THE PROBLEM:
Find each line in the listing below that contains the string "pizz", matching case exactly, and copy those lines.

** START OF SUPPLIED INFORMATION **

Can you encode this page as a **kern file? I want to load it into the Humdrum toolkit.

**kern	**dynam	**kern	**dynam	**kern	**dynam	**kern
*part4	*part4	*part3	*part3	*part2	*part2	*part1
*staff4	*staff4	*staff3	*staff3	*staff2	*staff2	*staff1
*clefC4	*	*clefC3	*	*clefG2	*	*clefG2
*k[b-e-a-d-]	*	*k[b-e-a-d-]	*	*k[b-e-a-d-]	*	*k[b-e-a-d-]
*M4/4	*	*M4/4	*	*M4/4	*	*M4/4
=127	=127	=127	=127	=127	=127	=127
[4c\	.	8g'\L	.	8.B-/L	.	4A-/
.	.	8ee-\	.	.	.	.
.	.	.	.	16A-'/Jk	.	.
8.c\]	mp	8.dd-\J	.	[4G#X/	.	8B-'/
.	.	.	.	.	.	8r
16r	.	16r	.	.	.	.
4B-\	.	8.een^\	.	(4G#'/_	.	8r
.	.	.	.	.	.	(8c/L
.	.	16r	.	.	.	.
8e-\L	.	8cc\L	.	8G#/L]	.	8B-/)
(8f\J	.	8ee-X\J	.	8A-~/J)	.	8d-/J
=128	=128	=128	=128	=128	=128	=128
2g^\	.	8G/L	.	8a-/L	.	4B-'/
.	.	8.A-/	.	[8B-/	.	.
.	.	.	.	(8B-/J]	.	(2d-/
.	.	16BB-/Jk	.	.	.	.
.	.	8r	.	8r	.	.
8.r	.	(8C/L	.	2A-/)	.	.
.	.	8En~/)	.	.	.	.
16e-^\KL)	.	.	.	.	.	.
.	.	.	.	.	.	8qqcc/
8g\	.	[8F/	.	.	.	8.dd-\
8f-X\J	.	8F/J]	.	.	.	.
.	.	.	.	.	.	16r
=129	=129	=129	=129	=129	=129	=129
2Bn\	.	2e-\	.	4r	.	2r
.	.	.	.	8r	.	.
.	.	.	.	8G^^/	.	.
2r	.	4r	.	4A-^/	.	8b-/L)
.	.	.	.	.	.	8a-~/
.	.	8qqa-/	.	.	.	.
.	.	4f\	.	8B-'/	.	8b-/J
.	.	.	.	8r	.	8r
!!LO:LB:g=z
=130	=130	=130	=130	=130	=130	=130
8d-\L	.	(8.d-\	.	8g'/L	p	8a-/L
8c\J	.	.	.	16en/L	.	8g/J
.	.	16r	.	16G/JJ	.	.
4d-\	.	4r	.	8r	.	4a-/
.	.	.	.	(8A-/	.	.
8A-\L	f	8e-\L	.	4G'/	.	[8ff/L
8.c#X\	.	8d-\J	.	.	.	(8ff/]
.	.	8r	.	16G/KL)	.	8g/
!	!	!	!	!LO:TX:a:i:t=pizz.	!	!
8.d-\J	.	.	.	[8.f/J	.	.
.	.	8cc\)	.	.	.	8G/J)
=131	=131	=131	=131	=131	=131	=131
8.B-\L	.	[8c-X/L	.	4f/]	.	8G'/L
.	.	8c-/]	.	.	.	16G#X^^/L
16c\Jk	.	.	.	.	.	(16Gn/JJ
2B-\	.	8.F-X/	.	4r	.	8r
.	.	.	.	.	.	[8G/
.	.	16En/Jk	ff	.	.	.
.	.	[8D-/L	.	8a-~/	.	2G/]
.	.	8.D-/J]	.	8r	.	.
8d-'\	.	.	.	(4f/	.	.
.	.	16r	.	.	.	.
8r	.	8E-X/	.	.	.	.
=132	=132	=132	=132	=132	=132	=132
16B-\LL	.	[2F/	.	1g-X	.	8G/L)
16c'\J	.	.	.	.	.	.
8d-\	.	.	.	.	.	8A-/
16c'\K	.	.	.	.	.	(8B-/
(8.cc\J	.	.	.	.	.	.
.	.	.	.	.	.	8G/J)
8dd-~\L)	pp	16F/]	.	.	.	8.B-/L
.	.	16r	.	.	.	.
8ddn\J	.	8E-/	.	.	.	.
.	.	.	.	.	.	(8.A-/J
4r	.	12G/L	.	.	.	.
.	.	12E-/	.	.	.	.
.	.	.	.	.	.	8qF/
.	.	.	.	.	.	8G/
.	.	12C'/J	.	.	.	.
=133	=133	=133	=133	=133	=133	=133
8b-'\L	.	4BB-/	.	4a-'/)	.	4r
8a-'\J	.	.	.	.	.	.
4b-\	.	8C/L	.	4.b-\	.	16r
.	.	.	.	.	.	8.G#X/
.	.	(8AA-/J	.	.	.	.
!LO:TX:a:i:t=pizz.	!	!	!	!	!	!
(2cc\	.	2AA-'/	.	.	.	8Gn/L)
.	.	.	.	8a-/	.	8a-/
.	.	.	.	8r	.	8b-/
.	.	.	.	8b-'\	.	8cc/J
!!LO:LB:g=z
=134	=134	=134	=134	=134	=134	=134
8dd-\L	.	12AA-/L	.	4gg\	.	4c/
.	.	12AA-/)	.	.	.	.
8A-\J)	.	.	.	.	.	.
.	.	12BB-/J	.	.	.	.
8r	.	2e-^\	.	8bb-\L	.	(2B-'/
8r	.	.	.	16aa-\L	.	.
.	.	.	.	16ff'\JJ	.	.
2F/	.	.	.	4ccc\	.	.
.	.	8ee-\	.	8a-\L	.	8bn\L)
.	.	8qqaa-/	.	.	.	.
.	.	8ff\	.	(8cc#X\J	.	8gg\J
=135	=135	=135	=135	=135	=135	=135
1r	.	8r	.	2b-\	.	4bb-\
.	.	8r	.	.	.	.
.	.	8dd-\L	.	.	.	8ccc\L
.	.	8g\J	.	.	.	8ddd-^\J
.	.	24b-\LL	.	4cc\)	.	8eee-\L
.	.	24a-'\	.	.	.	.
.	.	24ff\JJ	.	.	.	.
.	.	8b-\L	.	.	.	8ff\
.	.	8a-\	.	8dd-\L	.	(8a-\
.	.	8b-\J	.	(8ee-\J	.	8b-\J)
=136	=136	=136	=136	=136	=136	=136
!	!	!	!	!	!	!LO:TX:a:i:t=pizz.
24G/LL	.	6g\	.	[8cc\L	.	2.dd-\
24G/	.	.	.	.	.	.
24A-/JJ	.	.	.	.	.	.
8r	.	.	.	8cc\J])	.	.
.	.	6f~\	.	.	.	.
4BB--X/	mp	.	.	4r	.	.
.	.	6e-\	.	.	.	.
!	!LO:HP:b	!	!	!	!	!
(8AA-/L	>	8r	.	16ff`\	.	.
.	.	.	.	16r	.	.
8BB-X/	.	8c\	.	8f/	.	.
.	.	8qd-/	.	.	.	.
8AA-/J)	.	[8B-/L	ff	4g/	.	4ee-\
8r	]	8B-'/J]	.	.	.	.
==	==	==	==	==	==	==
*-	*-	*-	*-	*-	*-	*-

** END OF SUPPLIED INFORMATION **

ANSWER:
!	!	!	!	!LO:TX:a:i:t=pizz.	!	!
!LO:TX:a:i:t=pizz.	!	!	!	!	!	!
!	!	!	!	!	!	!LO:TX:a:i:t=pizz.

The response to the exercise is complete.